──────── Available data

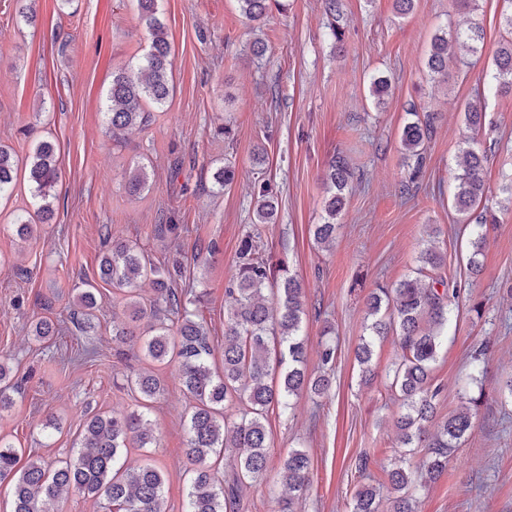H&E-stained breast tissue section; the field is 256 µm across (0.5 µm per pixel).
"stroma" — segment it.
<instances>
[{"mask_svg":"<svg viewBox=\"0 0 512 512\" xmlns=\"http://www.w3.org/2000/svg\"><path fill=\"white\" fill-rule=\"evenodd\" d=\"M393 2L341 0L345 37L338 44L323 0H285L260 26L236 0H161L173 93L148 123L116 141L105 117L112 72L149 43L134 0H71L66 8L35 0L34 28L17 21L21 0H0V143L23 159L50 139L62 169L54 217L32 240H21L13 226L18 211L33 208L28 184L18 182L0 199V357L23 381L11 410L0 414L1 439L53 462L72 456L89 414L136 410L130 367L153 372L164 386L148 413L157 443L126 457L162 470L169 512H185L189 401L174 366L120 354L112 317L123 306L100 280L99 261L110 235L137 240L154 262L182 260L178 285L203 293L197 313L219 349L224 288L249 236L262 255L285 259L304 286L308 372L318 370L324 325L334 327L338 350L328 396L302 395L290 414L269 410L268 470L243 489L235 512H277L280 467L294 448L311 458L297 512H348L358 489L385 482L396 457L399 405L388 372L398 348L391 337L377 343L375 378L362 382L355 348L365 333V299L376 284L412 275L431 244L445 254L441 274L459 292L433 370L438 416L456 413L465 392L480 405L447 471L419 492L418 512H512V401L503 395L512 378V93L483 94L512 0H479L474 12L456 0H414L405 15ZM473 22L484 30L477 54L468 65L449 64L447 80L431 79L426 60L434 35ZM256 41L266 46L263 56L250 51ZM375 75L389 81L380 105L369 94ZM479 99L497 221L485 228L482 271L474 278L466 267L470 230L451 200L464 108ZM414 111L435 118L420 167L400 146ZM258 146L265 150L259 166ZM339 153L355 178L336 240L323 250L312 227L322 221L327 166ZM141 161L152 164V186L132 196L128 175ZM227 162L238 181L213 190L212 174ZM257 179L276 194L275 223L254 221ZM167 224L184 230L168 234ZM88 286L99 291V310L83 331L70 314L74 296ZM46 315L64 329L47 345L31 335ZM365 455L371 463L362 472Z\"/></svg>","mask_w":512,"mask_h":512,"instance_id":"obj_1","label":"stroma"}]
</instances>
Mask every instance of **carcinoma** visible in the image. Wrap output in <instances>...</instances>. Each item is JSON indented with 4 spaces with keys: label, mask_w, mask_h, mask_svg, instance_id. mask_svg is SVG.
<instances>
[{
    "label": "carcinoma",
    "mask_w": 512,
    "mask_h": 512,
    "mask_svg": "<svg viewBox=\"0 0 512 512\" xmlns=\"http://www.w3.org/2000/svg\"><path fill=\"white\" fill-rule=\"evenodd\" d=\"M142 22L151 40L136 61L112 72L106 97L108 129L112 136L133 125L148 122L150 112L163 106L171 95L173 57L164 23L158 17L159 0H136ZM242 14L252 22H265L272 0H237ZM477 52L483 39L482 27L474 23L434 37L427 59L428 71L442 78L448 75V40ZM512 91V40L501 47L494 58L492 82L488 91ZM463 162L455 175L457 182L453 207L465 223L471 224L472 250L467 270L479 272L483 227L496 221L486 205L484 171L487 148L481 138L485 112L469 103L465 107ZM434 117L411 120L405 124L401 144L420 166L424 143L430 138ZM19 158L12 147L0 144V197L16 184ZM25 172L34 201V213L14 217L16 234L23 240L34 237L37 223L54 216L55 187L61 171L55 159L54 145L42 140L27 157ZM235 167L225 164L213 173L214 184L224 189L236 182ZM354 171L342 156L328 163V197L324 223L314 225L318 245L336 240L339 225L336 216L345 206ZM149 188L147 166L139 165L127 181L128 193L141 194ZM277 207L269 196L268 185L260 183L255 216L260 224H273ZM99 264L100 279L123 294L125 319L112 324V336L122 341L142 342L144 358L152 362L175 364L177 379L192 402L187 421L186 474L188 491L186 512H234L241 487L261 479L268 468L270 440L265 426L272 406L292 409L293 401L308 392L324 397L331 386L328 371L336 364V345L329 336L331 325L323 328L318 350L319 373L305 367L307 349L302 332L305 314L302 284L286 267L274 264L258 253L251 237L239 249L234 276L225 289L224 347L222 367L212 366L214 348L202 322L190 306L202 295L175 287L171 272L156 265L129 239L112 238L106 242ZM445 265L441 252L425 249L420 256L417 276L392 287L378 286L366 296L370 323L360 338L356 360L362 378H371L372 349L376 341L392 335L399 356L390 374V388L400 401L401 412L395 421L398 433V458L389 471V487L396 496L389 498L390 512H416L415 493L448 469V459L473 429V417L479 399L464 394L462 409L438 422L436 399L440 387L433 384L432 370L443 339L442 330L456 308L457 290L437 275ZM149 279L155 297L140 293L139 282ZM76 324L82 330L92 327L97 309L95 288L76 295ZM63 328L47 316L33 327L39 341L62 333ZM129 388L140 395L141 410L130 413L94 414L84 424L72 459L53 465L40 456H30L17 468L20 449L0 439V483L13 489L12 512H45L43 505L61 501L69 491L103 501L102 512H167L163 495L164 474L146 463L131 467L122 462L123 449L150 448L156 443L148 427L145 410L149 402L164 391L159 378L146 371H130ZM18 391L10 379L6 361L0 360V412L14 404L11 393ZM425 448L422 464L413 466L407 449ZM236 457L238 471L234 483L224 486L219 464L223 457ZM283 480L291 492L281 500L279 512H295L297 501L309 484L310 457L307 451L293 449L281 468ZM380 491L373 486L360 489L353 497L350 512H378Z\"/></svg>",
    "instance_id": "carcinoma-1"
}]
</instances>
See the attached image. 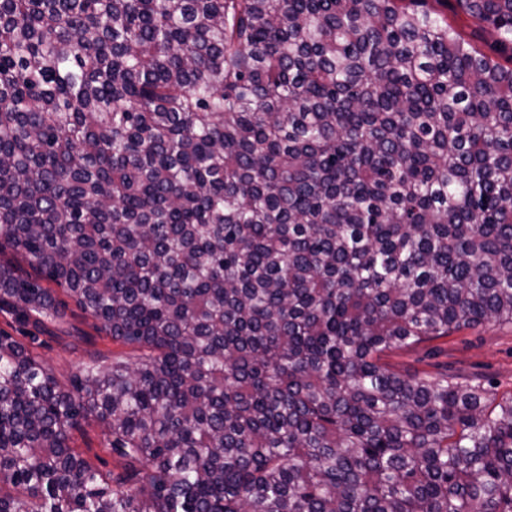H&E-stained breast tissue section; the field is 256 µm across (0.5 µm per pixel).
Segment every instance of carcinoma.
<instances>
[{
    "instance_id": "cac0c4a2",
    "label": "carcinoma",
    "mask_w": 512,
    "mask_h": 512,
    "mask_svg": "<svg viewBox=\"0 0 512 512\" xmlns=\"http://www.w3.org/2000/svg\"><path fill=\"white\" fill-rule=\"evenodd\" d=\"M456 2L493 54L432 0H0V250L136 352L0 332V512H512V394L385 362L512 325V0ZM448 23L471 39L480 50L492 54L490 47L494 37L489 31L481 29L469 15L457 8L455 0H448ZM72 446L103 472L117 471L119 468L118 459L104 447L103 432L99 425H84L81 430L74 431Z\"/></svg>"
}]
</instances>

────────────────

Request: Restate the final lines of the listing above word for word, beginning at the line that contains "Segment every instance of carcinoma.".

Reply to the task:
Segment every instance of carcinoma.
<instances>
[{
    "instance_id": "cac0c4a2",
    "label": "carcinoma",
    "mask_w": 512,
    "mask_h": 512,
    "mask_svg": "<svg viewBox=\"0 0 512 512\" xmlns=\"http://www.w3.org/2000/svg\"><path fill=\"white\" fill-rule=\"evenodd\" d=\"M456 2L493 54L432 0H0V250L136 352L0 332V512H512V394L385 362L512 325V0ZM448 23L471 39L480 50L492 54L490 47L494 37L489 31L481 29L469 15L457 8L455 0H448ZM72 446L103 472L117 471L119 468L118 459L104 447L103 432L99 425H84L81 430L74 431Z\"/></svg>"
}]
</instances>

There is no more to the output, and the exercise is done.